** Entries supplied follows **

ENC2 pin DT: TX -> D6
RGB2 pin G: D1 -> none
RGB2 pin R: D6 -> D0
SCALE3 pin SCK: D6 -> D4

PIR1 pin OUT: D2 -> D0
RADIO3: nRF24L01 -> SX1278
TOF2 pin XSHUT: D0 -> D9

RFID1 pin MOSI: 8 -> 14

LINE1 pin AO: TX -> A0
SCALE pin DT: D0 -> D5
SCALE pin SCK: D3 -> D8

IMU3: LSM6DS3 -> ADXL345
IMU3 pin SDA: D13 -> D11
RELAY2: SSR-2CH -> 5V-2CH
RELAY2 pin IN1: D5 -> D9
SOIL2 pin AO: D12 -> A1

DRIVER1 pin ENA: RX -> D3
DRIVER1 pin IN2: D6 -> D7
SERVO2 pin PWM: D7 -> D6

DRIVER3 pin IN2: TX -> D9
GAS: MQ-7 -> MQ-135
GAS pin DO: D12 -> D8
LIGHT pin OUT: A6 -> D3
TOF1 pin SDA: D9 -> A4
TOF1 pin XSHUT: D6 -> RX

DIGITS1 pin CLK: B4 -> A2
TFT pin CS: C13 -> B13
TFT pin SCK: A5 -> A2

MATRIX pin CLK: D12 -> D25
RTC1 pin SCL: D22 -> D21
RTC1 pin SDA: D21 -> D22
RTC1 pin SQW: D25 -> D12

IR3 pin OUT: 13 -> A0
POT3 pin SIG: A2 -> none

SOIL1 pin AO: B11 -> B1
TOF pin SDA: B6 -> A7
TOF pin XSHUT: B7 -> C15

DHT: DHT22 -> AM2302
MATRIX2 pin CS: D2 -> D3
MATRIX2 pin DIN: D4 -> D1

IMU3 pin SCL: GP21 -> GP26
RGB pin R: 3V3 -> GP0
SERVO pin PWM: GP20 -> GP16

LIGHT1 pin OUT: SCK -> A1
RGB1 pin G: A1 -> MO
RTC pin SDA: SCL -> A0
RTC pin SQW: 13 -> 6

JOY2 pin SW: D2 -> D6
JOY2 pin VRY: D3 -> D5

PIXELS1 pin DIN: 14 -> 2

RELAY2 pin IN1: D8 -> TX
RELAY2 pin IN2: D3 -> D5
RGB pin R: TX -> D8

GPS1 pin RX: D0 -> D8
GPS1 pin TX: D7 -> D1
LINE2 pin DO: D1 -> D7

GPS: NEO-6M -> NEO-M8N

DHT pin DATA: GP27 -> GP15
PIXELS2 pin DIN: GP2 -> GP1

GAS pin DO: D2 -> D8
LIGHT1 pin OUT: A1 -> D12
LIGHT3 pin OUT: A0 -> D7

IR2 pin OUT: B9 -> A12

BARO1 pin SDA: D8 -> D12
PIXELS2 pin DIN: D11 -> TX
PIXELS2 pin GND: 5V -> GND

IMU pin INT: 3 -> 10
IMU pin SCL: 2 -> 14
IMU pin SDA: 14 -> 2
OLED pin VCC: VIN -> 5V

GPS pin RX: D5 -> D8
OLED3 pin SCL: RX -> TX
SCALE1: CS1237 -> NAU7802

** End of Entries supplied **

What you have to do
Each line above must be retyped exactly in the response.

Output
ENC2 pin DT: TX -> D6
RGB2 pin G: D1 -> none
RGB2 pin R: D6 -> D0
SCALE3 pin SCK: D6 -> D4

PIR1 pin OUT: D2 -> D0
RADIO3: nRF24L01 -> SX1278
TOF2 pin XSHUT: D0 -> D9

RFID1 pin MOSI: 8 -> 14

LINE1 pin AO: TX -> A0
SCALE pin DT: D0 -> D5
SCALE pin SCK: D3 -> D8

IMU3: LSM6DS3 -> ADXL345
IMU3 pin SDA: D13 -> D11
RELAY2: SSR-2CH -> 5V-2CH
RELAY2 pin IN1: D5 -> D9
SOIL2 pin AO: D12 -> A1

DRIVER1 pin ENA: RX -> D3
DRIVER1 pin IN2: D6 -> D7
SERVO2 pin PWM: D7 -> D6

DRIVER3 pin IN2: TX -> D9
GAS: MQ-7 -> MQ-135
GAS pin DO: D12 -> D8
LIGHT pin OUT: A6 -> D3
TOF1 pin SDA: D9 -> A4
TOF1 pin XSHUT: D6 -> RX

DIGITS1 pin CLK: B4 -> A2
TFT pin CS: C13 -> B13
TFT pin SCK: A5 -> A2

MATRIX pin CLK: D12 -> D25
RTC1 pin SCL: D22 -> D21
RTC1 pin SDA: D21 -> D22
RTC1 pin SQW: D25 -> D12

IR3 pin OUT: 13 -> A0
POT3 pin SIG: A2 -> none

SOIL1 pin AO: B11 -> B1
TOF pin SDA: B6 -> A7
TOF pin XSHUT: B7 -> C15

DHT: DHT22 -> AM2302
MATRIX2 pin CS: D2 -> D3
MATRIX2 pin DIN: D4 -> D1

IMU3 pin SCL: GP21 -> GP26
RGB pin R: 3V3 -> GP0
SERVO pin PWM: GP20 -> GP16

LIGHT1 pin OUT: SCK -> A1
RGB1 pin G: A1 -> MO
RTC pin SDA: SCL -> A0
RTC pin SQW: 13 -> 6

JOY2 pin SW: D2 -> D6
JOY2 pin VRY: D3 -> D5

PIXELS1 pin DIN: 14 -> 2

RELAY2 pin IN1: D8 -> TX
RELAY2 pin IN2: D3 -> D5
RGB pin R: TX -> D8

GPS1 pin RX: D0 -> D8
GPS1 pin TX: D7 -> D1
LINE2 pin DO: D1 -> D7

GPS: NEO-6M -> NEO-M8N

DHT pin DATA: GP27 -> GP15
PIXELS2 pin DIN: GP2 -> GP1

GAS pin DO: D2 -> D8
LIGHT1 pin OUT: A1 -> D12
LIGHT3 pin OUT: A0 -> D7

IR2 pin OUT: B9 -> A12

BARO1 pin SDA: D8 -> D12
PIXELS2 pin DIN: D11 -> TX
PIXELS2 pin GND: 5V -> GND

IMU pin INT: 3 -> 10
IMU pin SCL: 2 -> 14
IMU pin SDA: 14 -> 2
OLED pin VCC: VIN -> 5V

GPS pin RX: D5 -> D8
OLED3 pin SCL: RX -> TX
SCALE1: CS1237 -> NAU7802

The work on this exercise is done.